═══ GIVEN ENTRIES ═══

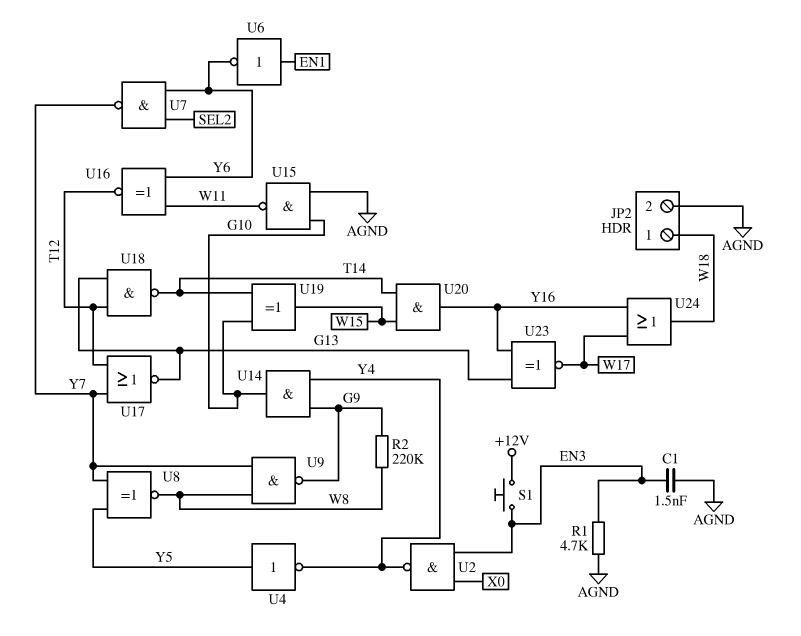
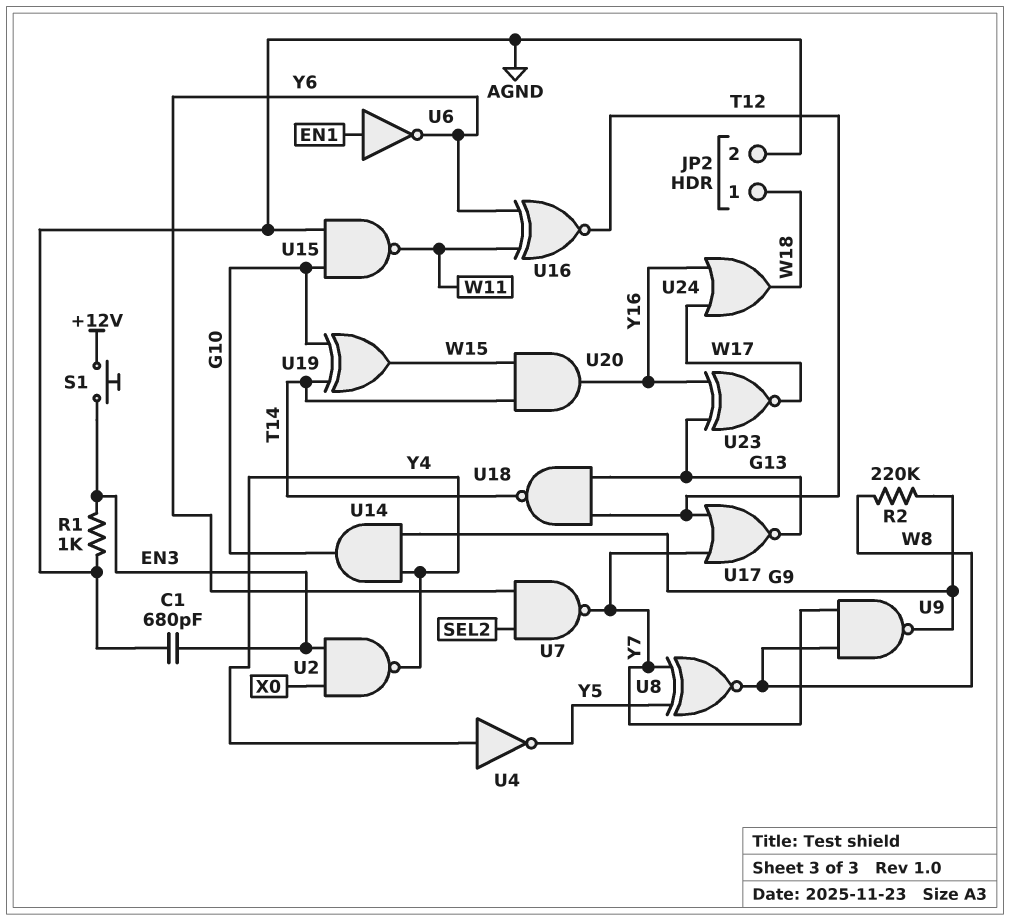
C1: 1.5nF (AGND, EN3) -> 680pF (AGND, EN3)
R1: 4.7k (AGND, EN3) -> 1k (AGND, EN3)
U4: NOT (in Y5, out Y4) -> NOT (in Y4, out Y5)

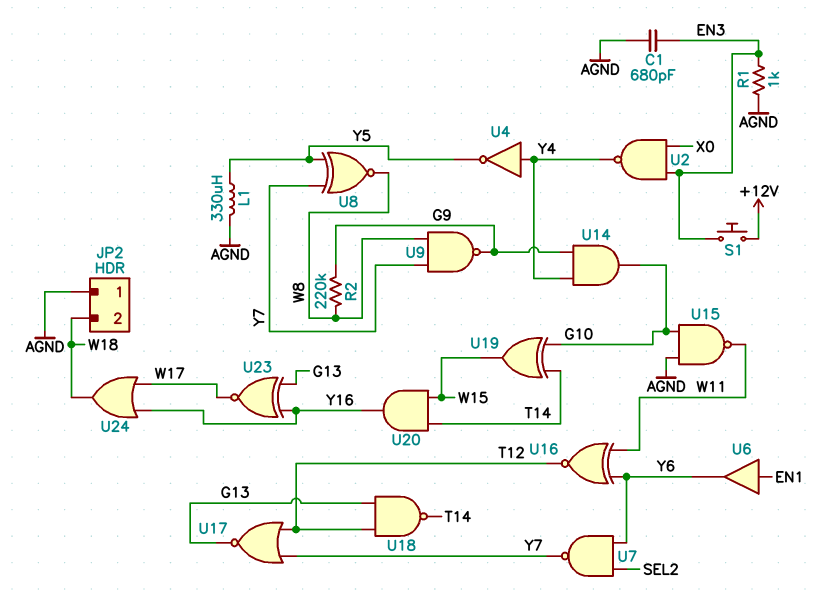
JP2 pin 1: W18 -> AGND
JP2 pin 2: AGND -> W18
L1: none -> 330uH (AGND, Y5)
U6: NOT (in EN1, out Y6) -> buffer (in EN1, out Y6)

═══

WHAT IS EXPECTED:
Pictures aside, restate the entries word for word.

EXPECTED OUTPUT:
C1: 1.5nF (AGND, EN3) -> 680pF (AGND, EN3)
R1: 4.7k (AGND, EN3) -> 1k (AGND, EN3)
U4: NOT (in Y5, out Y4) -> NOT (in Y4, out Y5)

JP2 pin 1: W18 -> AGND
JP2 pin 2: AGND -> W18
L1: none -> 330uH (AGND, Y5)
U6: NOT (in EN1, out Y6) -> buffer (in EN1, out Y6)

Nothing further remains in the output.